- Version comparison data -
◇ ◇ ◇ ◇

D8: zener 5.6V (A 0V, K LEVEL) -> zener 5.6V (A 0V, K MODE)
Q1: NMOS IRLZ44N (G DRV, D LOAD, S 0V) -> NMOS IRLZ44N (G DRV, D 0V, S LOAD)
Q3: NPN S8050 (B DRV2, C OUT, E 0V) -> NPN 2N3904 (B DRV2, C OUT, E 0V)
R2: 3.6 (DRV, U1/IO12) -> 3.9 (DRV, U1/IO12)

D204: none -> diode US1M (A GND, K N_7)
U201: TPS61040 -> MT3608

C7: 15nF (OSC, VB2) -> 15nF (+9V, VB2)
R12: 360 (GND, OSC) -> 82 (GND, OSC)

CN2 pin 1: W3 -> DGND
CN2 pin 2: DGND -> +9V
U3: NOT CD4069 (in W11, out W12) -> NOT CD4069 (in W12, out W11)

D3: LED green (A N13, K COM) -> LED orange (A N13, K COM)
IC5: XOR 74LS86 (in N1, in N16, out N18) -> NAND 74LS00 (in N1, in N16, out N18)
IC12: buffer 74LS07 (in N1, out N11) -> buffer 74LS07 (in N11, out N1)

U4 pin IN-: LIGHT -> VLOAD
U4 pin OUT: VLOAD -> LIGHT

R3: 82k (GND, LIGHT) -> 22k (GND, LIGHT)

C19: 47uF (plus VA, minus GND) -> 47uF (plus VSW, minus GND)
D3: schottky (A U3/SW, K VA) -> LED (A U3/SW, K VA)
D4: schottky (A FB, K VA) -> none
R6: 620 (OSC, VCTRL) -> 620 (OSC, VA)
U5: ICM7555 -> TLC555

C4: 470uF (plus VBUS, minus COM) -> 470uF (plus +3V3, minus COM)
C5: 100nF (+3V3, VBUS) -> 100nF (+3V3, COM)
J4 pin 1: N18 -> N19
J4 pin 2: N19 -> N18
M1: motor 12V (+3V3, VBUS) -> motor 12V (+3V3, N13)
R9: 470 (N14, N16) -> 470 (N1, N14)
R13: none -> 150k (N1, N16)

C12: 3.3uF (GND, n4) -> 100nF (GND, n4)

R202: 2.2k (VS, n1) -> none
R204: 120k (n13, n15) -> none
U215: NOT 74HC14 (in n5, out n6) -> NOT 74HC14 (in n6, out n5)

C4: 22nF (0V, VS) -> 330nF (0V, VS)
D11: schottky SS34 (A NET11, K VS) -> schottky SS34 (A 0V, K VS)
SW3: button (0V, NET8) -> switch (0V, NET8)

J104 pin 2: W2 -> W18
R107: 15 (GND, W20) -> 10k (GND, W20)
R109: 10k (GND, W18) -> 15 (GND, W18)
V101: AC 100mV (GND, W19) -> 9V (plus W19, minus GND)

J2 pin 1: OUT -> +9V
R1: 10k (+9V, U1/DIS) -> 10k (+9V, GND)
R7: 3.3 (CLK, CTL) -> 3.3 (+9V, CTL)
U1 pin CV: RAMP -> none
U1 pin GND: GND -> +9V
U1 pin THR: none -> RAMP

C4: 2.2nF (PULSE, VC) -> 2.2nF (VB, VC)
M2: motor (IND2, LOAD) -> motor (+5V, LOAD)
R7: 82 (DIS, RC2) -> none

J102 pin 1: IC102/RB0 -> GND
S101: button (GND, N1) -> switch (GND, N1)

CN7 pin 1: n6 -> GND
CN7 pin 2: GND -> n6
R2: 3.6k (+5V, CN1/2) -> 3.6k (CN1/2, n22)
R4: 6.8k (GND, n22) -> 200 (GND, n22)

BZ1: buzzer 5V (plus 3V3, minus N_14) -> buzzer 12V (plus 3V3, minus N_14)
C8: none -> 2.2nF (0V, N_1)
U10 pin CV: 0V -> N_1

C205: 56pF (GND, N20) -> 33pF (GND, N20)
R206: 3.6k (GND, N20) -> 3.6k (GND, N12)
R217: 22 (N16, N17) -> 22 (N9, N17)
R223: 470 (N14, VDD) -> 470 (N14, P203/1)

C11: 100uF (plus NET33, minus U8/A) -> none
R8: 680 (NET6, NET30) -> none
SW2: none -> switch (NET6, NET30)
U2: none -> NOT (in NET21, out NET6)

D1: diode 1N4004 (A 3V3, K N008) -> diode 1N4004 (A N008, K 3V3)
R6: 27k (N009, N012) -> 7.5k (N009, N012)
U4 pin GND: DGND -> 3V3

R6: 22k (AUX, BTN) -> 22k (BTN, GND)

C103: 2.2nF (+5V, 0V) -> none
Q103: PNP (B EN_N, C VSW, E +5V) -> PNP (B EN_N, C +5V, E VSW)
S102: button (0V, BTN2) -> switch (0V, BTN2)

◇ ◇ ◇ ◇

- EXERCISE DIRECTIONS -
Which lines above contain the word "motor"? Copy each one.

- EXERCISE RESULT -
M1: motor 12V (+3V3, VBUS) -> motor 12V (+3V3, N13)
M2: motor (IND2, LOAD) -> motor (+5V, LOAD)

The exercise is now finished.